▸ EXERCISE PROMPT
Rewrite all the records below, switching every "silky skin face at center" to "smooth skin face at center" and keeping everything else the same. Leave the pictures out of your answer.

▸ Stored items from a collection
===============
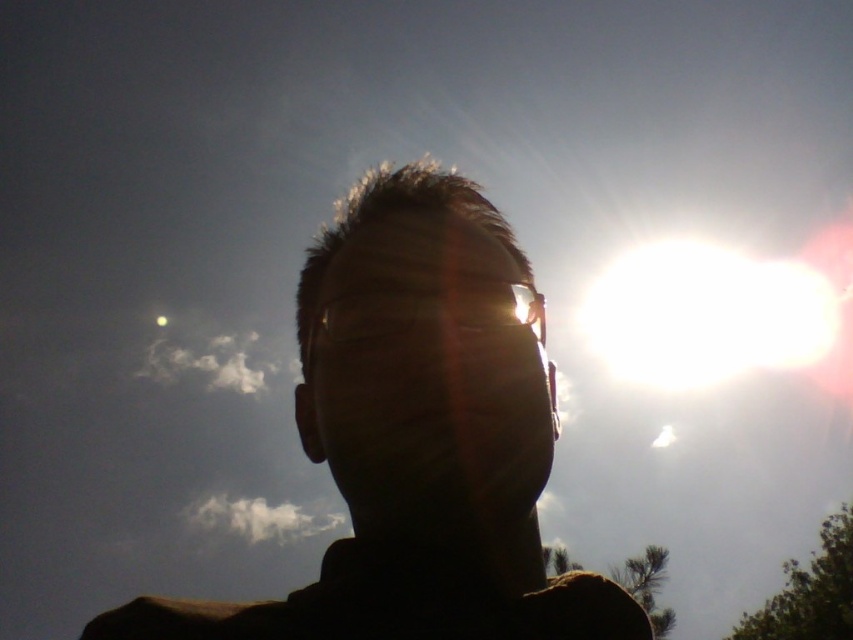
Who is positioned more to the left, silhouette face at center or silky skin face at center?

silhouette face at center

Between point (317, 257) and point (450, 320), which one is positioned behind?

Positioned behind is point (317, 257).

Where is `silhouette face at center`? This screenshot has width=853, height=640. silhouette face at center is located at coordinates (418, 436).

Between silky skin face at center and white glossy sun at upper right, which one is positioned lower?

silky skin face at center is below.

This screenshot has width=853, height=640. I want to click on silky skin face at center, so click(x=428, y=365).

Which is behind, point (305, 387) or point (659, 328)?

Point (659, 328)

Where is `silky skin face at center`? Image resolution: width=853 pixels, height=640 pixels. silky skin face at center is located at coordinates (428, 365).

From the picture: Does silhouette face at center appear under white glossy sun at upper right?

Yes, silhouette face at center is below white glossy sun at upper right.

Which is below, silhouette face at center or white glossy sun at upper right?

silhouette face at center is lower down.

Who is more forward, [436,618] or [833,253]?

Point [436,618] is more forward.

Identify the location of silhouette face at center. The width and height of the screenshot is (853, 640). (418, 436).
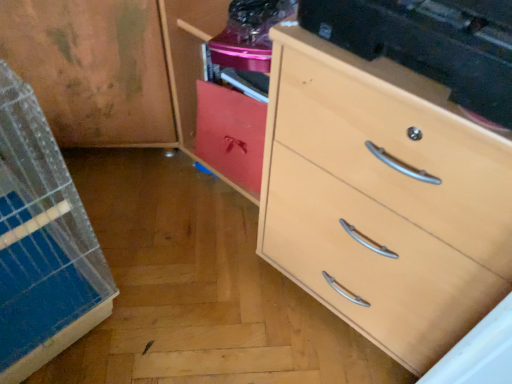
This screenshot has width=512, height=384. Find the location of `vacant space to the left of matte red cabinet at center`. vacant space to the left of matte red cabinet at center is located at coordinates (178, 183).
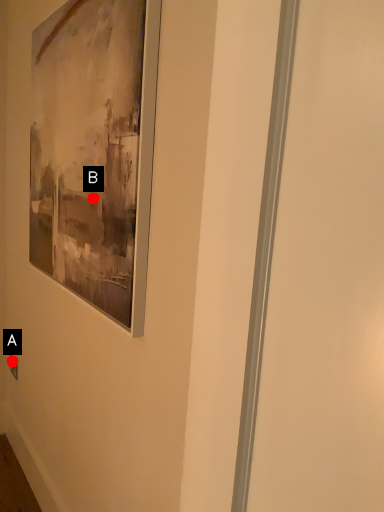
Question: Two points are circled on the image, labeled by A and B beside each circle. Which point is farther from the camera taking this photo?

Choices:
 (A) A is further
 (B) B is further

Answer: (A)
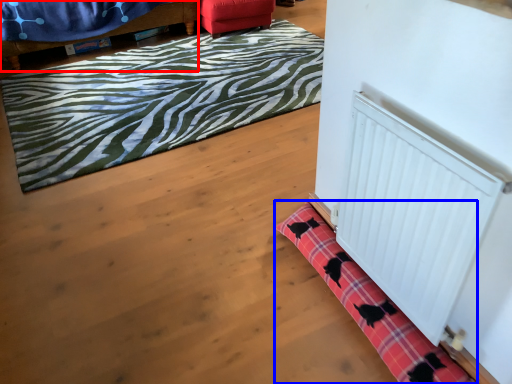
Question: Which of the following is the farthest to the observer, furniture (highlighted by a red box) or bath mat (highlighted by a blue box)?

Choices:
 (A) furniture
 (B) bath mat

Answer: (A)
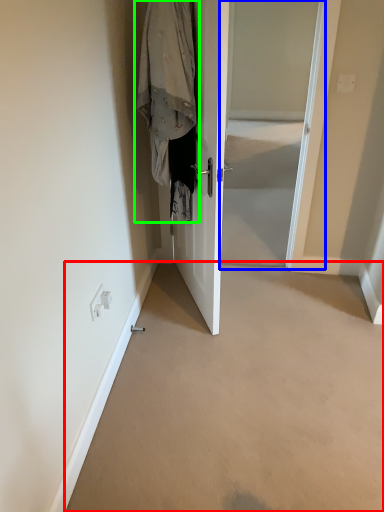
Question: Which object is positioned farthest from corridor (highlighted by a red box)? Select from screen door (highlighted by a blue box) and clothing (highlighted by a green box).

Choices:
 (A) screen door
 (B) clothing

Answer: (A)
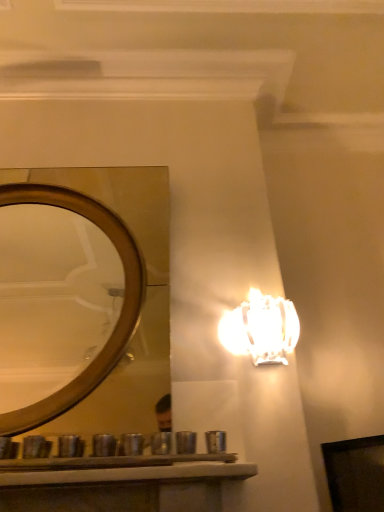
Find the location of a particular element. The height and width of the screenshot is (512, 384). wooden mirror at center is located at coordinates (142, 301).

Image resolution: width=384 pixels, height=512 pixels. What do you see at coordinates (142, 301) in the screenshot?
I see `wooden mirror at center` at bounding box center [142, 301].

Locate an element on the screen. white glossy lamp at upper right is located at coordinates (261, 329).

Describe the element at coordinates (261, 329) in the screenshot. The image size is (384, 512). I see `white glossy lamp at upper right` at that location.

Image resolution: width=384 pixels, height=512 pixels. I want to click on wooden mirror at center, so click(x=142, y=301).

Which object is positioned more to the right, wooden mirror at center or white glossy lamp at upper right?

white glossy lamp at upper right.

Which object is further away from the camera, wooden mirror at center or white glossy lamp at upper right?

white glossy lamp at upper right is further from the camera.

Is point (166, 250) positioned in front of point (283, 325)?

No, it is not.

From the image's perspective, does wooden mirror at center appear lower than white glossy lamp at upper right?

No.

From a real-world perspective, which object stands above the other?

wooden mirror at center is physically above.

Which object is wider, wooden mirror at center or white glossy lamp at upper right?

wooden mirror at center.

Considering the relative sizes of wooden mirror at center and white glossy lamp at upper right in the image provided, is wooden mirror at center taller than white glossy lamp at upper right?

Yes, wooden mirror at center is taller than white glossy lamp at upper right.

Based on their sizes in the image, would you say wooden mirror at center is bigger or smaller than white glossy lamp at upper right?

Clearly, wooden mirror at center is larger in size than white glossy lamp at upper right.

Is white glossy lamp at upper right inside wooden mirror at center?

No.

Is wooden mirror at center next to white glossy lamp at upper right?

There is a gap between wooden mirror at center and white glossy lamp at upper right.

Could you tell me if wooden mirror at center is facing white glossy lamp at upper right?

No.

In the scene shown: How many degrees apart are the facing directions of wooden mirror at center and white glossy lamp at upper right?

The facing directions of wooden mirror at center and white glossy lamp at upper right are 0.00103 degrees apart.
===============
▸ ANSWER BOX
Who is positioned more to the left, silhouette face at center or smooth skin face at center?

silhouette face at center

Between point (317, 257) and point (450, 320), which one is positioned behind?

Positioned behind is point (317, 257).

Where is `silhouette face at center`? This screenshot has width=853, height=640. silhouette face at center is located at coordinates (418, 436).

Between smooth skin face at center and white glossy sun at upper right, which one is positioned lower?

smooth skin face at center is below.

This screenshot has width=853, height=640. I want to click on smooth skin face at center, so click(x=428, y=365).

Which is behind, point (305, 387) or point (659, 328)?

Point (659, 328)

Where is `smooth skin face at center`? Image resolution: width=853 pixels, height=640 pixels. smooth skin face at center is located at coordinates (428, 365).

From the picture: Does silhouette face at center appear under white glossy sun at upper right?

Yes, silhouette face at center is below white glossy sun at upper right.

Which is below, silhouette face at center or white glossy sun at upper right?

silhouette face at center is lower down.

Who is more forward, [436,618] or [833,253]?

Point [436,618] is more forward.

Identify the location of silhouette face at center. The width and height of the screenshot is (853, 640). (418, 436).
This screenshot has width=512, height=384. Find the location of `vacant space to the left of matte red cabinet at center`. vacant space to the left of matte red cabinet at center is located at coordinates (178, 183).
Question: Two points are circled on the image, labeled by A and B beside each circle. Which point is farther from the camera taking this photo?

Choices:
 (A) A is further
 (B) B is further

Answer: (A)
Question: Which of the following is the farthest to the observer, furniture (highlighted by a red box) or bath mat (highlighted by a blue box)?

Choices:
 (A) furniture
 (B) bath mat

Answer: (A)
Question: Which object is positioned farthest from corridor (highlighted by a red box)? Select from screen door (highlighted by a blue box) and clothing (highlighted by a green box).

Choices:
 (A) screen door
 (B) clothing

Answer: (A)
Find the location of a particular element. The height and width of the screenshot is (512, 384). wooden mirror at center is located at coordinates (142, 301).

Image resolution: width=384 pixels, height=512 pixels. What do you see at coordinates (142, 301) in the screenshot?
I see `wooden mirror at center` at bounding box center [142, 301].

Locate an element on the screen. white glossy lamp at upper right is located at coordinates (261, 329).

Describe the element at coordinates (261, 329) in the screenshot. The image size is (384, 512). I see `white glossy lamp at upper right` at that location.

Image resolution: width=384 pixels, height=512 pixels. I want to click on wooden mirror at center, so click(x=142, y=301).

Which object is positioned more to the right, wooden mirror at center or white glossy lamp at upper right?

white glossy lamp at upper right.

Which object is further away from the camera, wooden mirror at center or white glossy lamp at upper right?

white glossy lamp at upper right is further from the camera.

Is point (166, 250) positioned in front of point (283, 325)?

No, it is not.

From the image's perspective, does wooden mirror at center appear lower than white glossy lamp at upper right?

No.

From a real-world perspective, which object stands above the other?

wooden mirror at center is physically above.

Which object is wider, wooden mirror at center or white glossy lamp at upper right?

wooden mirror at center.

Considering the relative sizes of wooden mirror at center and white glossy lamp at upper right in the image provided, is wooden mirror at center taller than white glossy lamp at upper right?

Yes, wooden mirror at center is taller than white glossy lamp at upper right.

Based on their sizes in the image, would you say wooden mirror at center is bigger or smaller than white glossy lamp at upper right?

Clearly, wooden mirror at center is larger in size than white glossy lamp at upper right.

Is white glossy lamp at upper right inside wooden mirror at center?

No.

Is wooden mirror at center next to white glossy lamp at upper right?

There is a gap between wooden mirror at center and white glossy lamp at upper right.

Could you tell me if wooden mirror at center is facing white glossy lamp at upper right?

No.

In the scene shown: How many degrees apart are the facing directions of wooden mirror at center and white glossy lamp at upper right?

The facing directions of wooden mirror at center and white glossy lamp at upper right are 0.00103 degrees apart.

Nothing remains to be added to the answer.